Omit the images and reproduce the rest of the entries exactly.
________
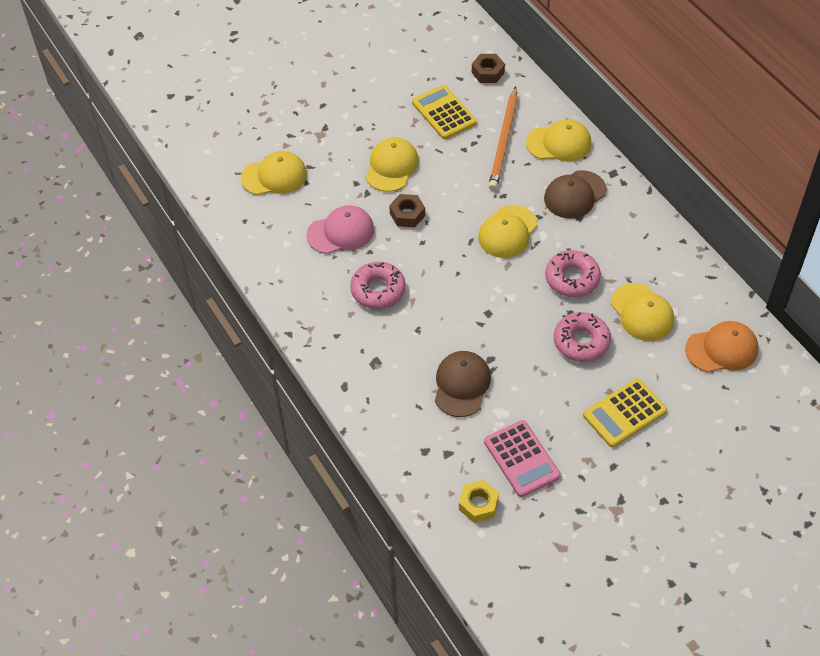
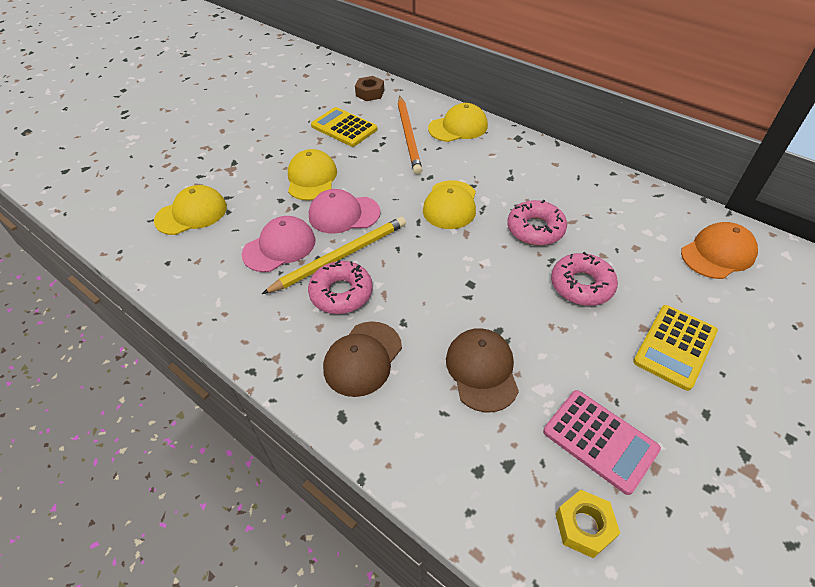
camera: 20 degrees left, 5 degrees down
brown nut [389,194,425,227] -> pink cap [309,189,381,234]
brown cap [544,170,607,219] -> brown cap moved to [323,321,402,397]
yellow cap [611,283,674,341] -> none
none -> yellow pencil [262,217,406,294]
________
**Result of this exercise:**
camera: 20 degrees left, 5 degrees down
brown nut [389,194,425,227] -> pink cap [309,189,381,234]
brown cap [544,170,607,219] -> brown cap moved to [323,321,402,397]
yellow cap [611,283,674,341] -> none
none -> yellow pencil [262,217,406,294]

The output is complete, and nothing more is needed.